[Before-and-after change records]
::::
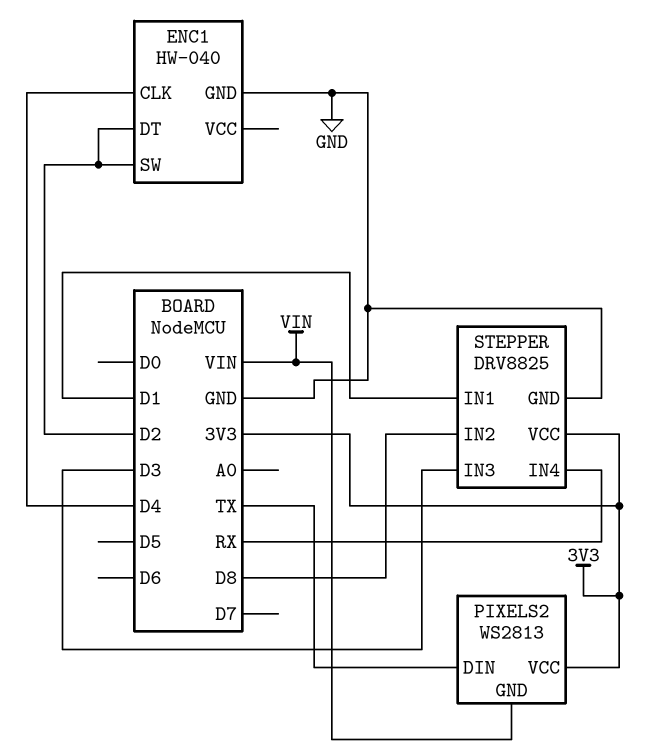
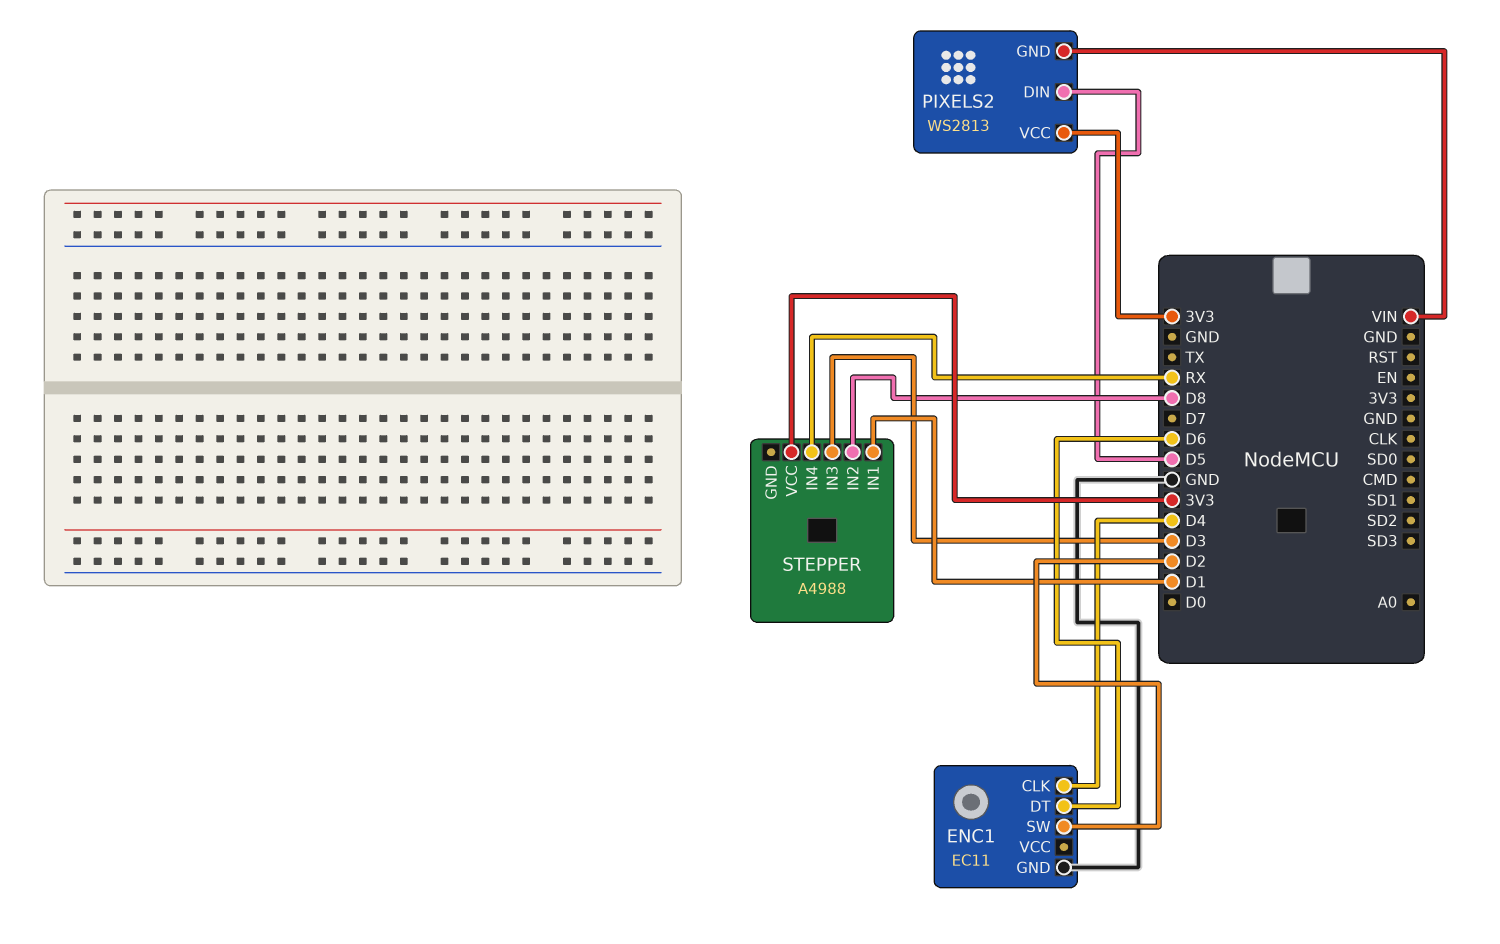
ENC1: HW-040 -> EC11
ENC1 pin DT: D2 -> D6
PIXELS2 pin DIN: TX -> D5
STEPPER: DRV8825 -> A4988
STEPPER pin GND: GND -> none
::::
§ **What is expected**
Lines with "STEPPER" in the records: how many are there? Give only the number.

§ **Result of this exercise**
2